◆ **EXERCISE DIRECTIONS**:
Tally the lines in the items below that contain the string "toilet", matching case exactly, and reply with only the number.

◆ **RECORDS PROVIDED**:
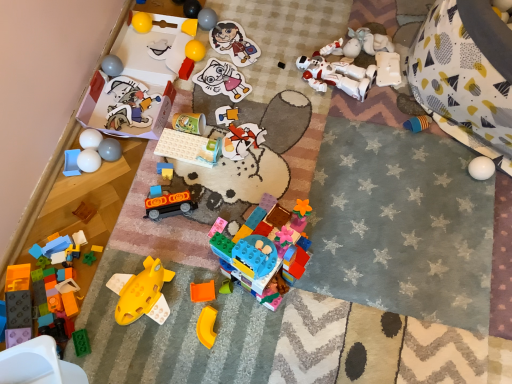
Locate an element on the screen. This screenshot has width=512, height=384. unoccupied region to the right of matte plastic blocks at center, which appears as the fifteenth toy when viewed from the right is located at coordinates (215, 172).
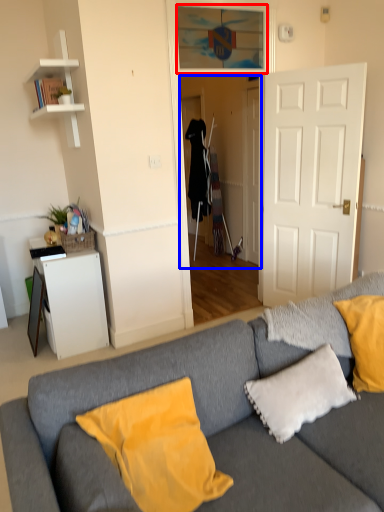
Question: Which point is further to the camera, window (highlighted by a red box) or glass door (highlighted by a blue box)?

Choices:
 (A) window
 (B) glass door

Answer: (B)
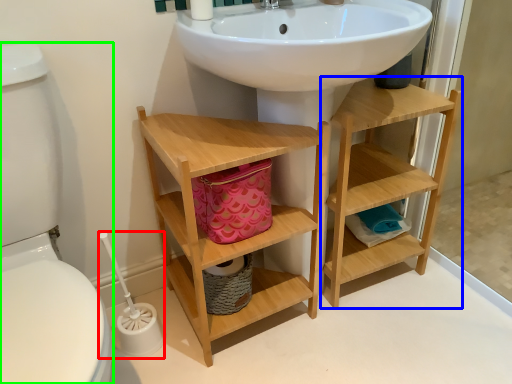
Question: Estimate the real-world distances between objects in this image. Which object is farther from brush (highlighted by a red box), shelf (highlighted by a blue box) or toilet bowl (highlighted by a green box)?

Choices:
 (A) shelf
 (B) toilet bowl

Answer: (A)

◆ **RESPONSE BELOW**:
2